▶ ACTIVITY: In the listing below, the answer starts at the line that has "R8: 1.6k (N007, N013) -> none" and stops after the line that has "U1 pin VDD: N008 -> N009"; please repeat that part exactly and nothing more.

▶ ENTRIES SHOWN:

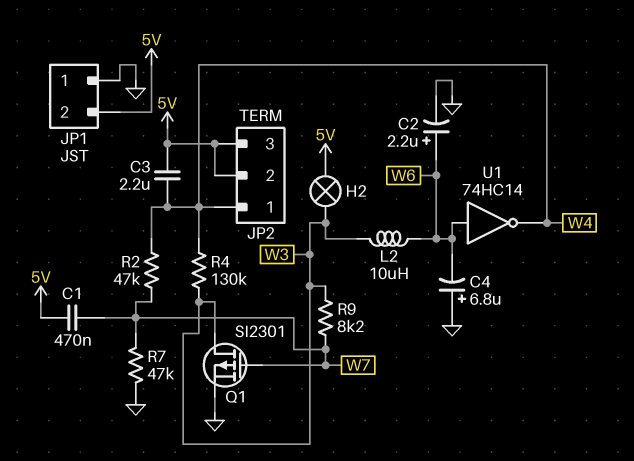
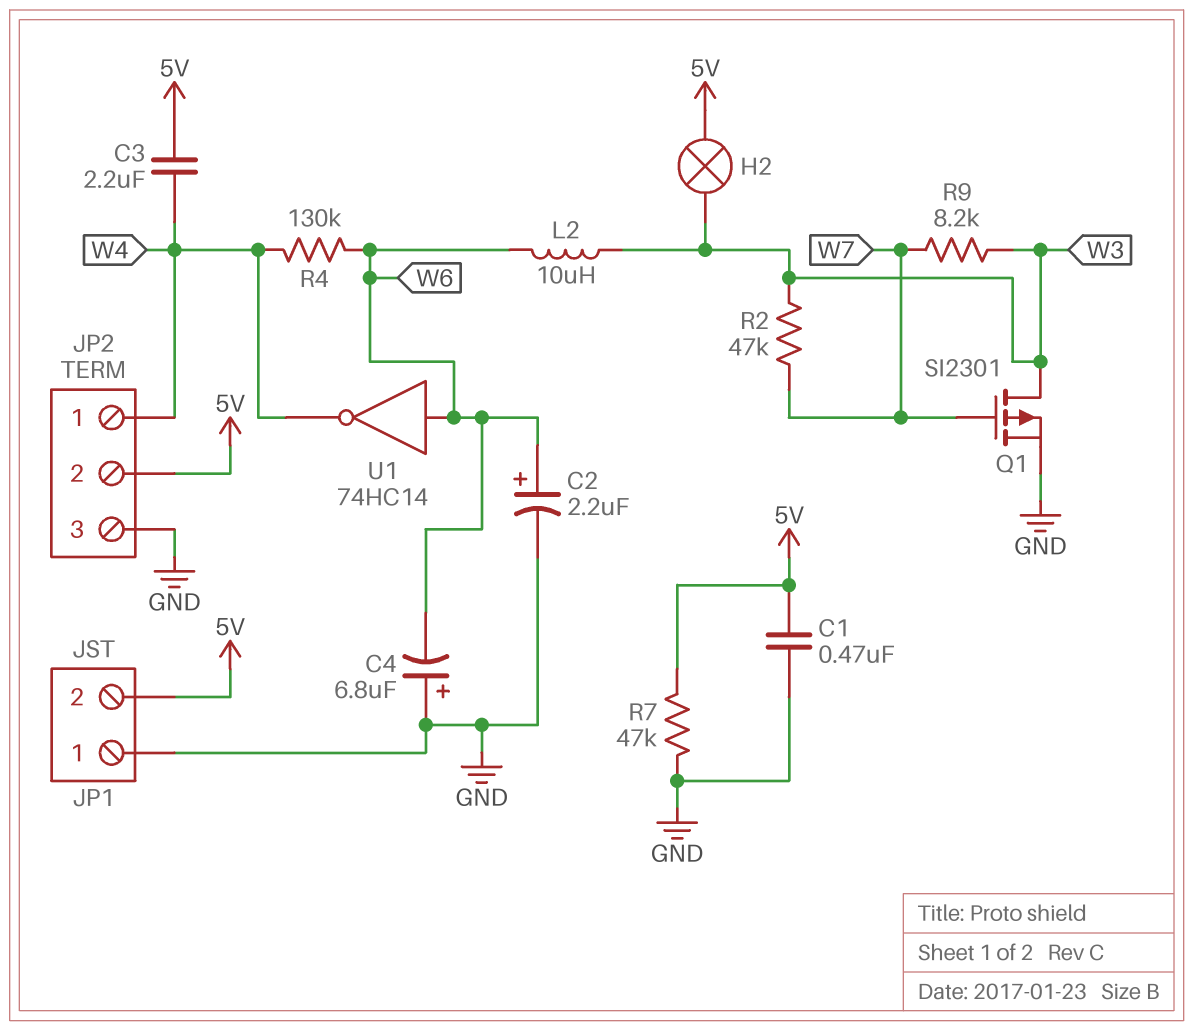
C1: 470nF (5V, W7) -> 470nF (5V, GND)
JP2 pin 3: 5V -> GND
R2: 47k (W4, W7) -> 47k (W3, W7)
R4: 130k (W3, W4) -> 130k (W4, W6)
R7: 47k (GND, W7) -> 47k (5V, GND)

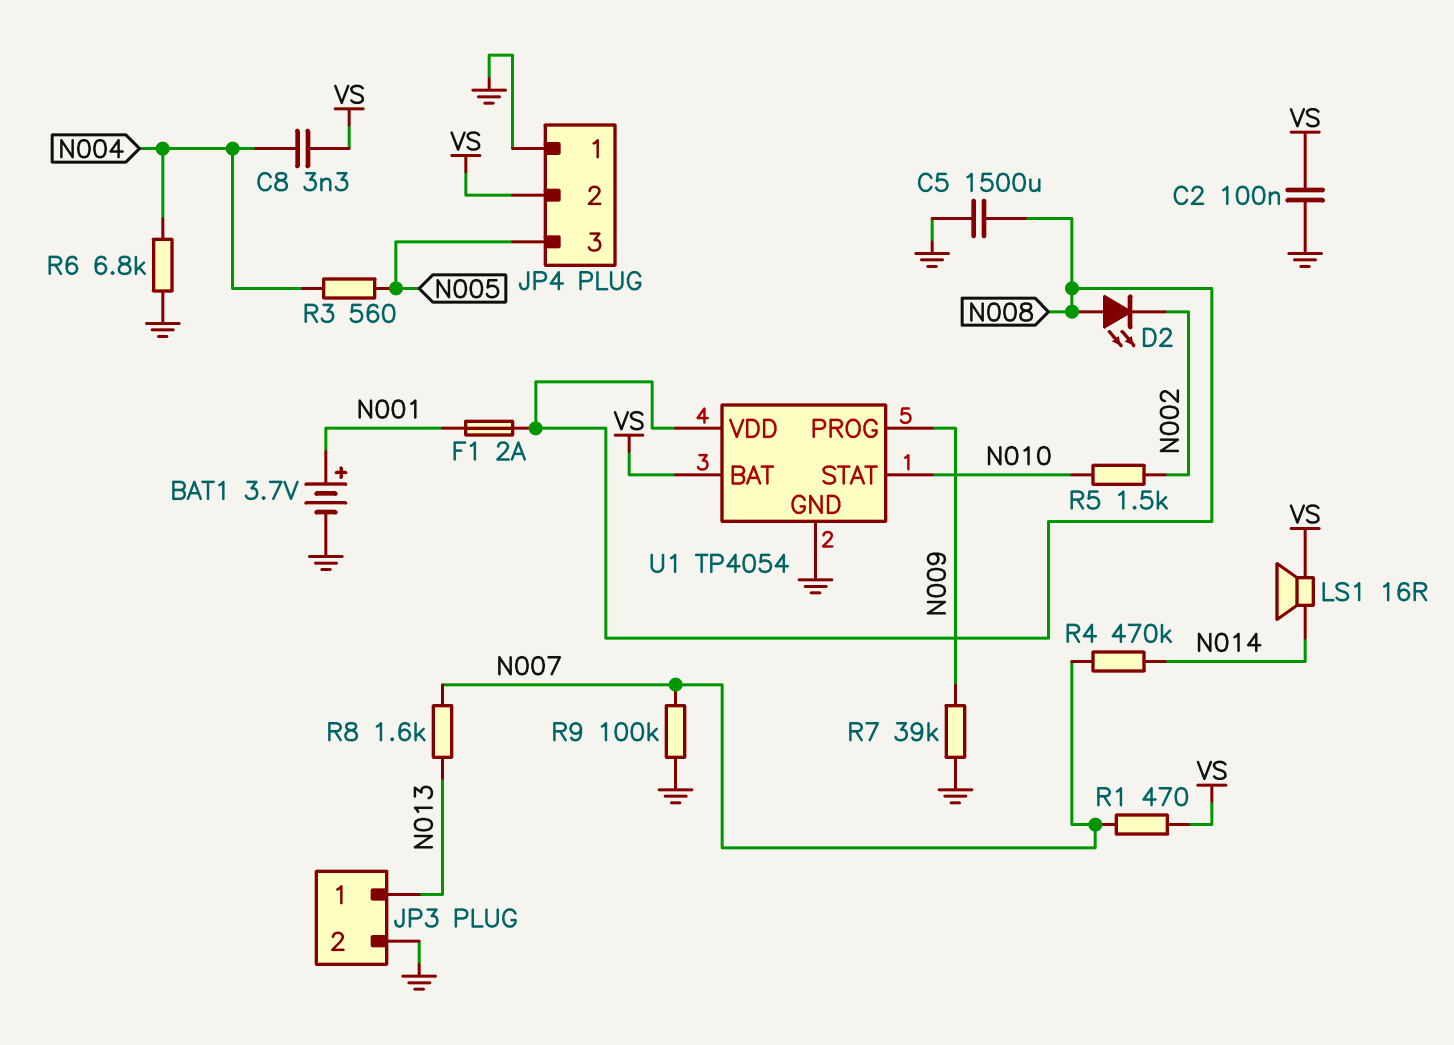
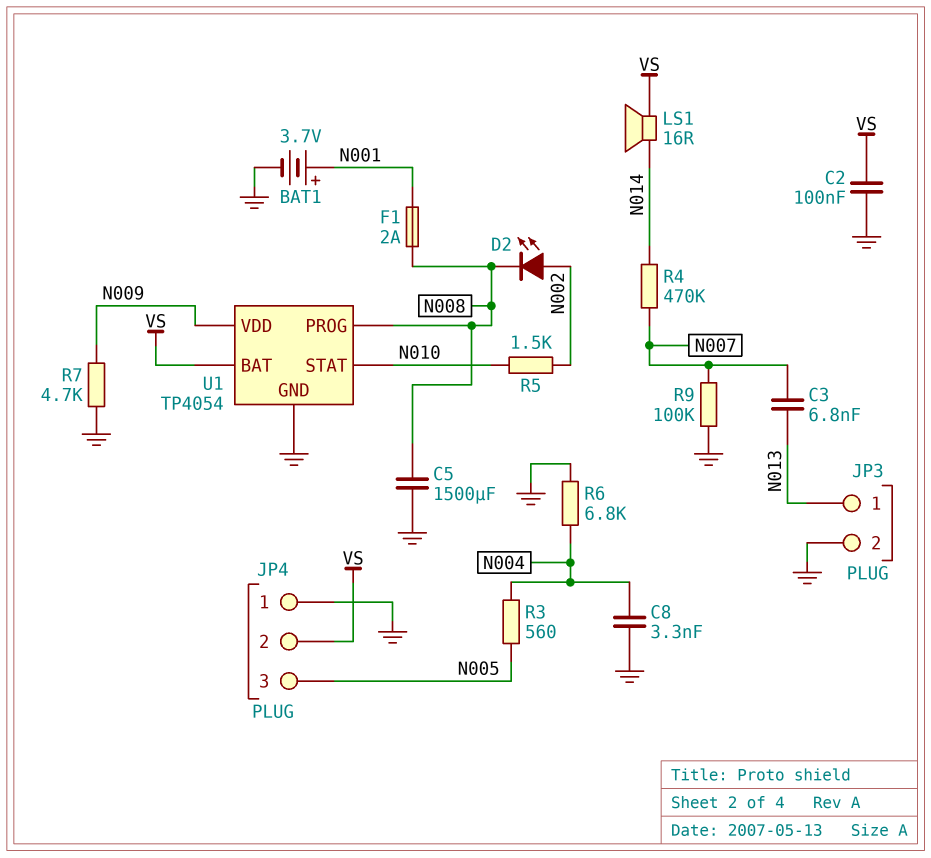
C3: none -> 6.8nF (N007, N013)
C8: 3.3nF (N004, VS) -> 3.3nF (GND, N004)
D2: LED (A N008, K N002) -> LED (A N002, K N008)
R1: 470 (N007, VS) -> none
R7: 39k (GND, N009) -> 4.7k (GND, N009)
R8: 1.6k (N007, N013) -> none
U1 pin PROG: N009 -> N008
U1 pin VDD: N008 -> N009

* * *

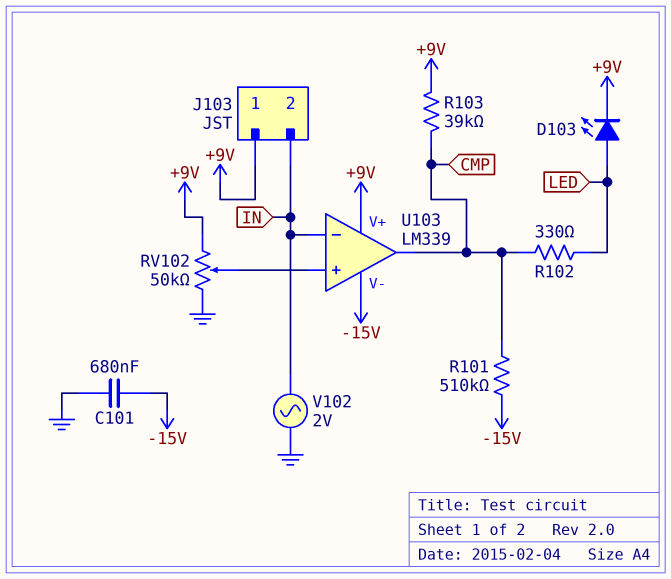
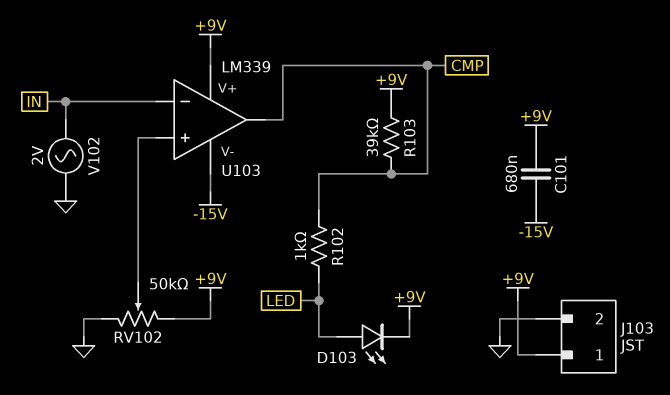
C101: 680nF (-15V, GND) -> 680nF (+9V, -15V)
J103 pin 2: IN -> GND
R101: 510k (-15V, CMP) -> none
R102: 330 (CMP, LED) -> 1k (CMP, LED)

▶ ANSWER TO THE EXERCISE:
R8: 1.6k (N007, N013) -> none
U1 pin PROG: N009 -> N008
U1 pin VDD: N008 -> N009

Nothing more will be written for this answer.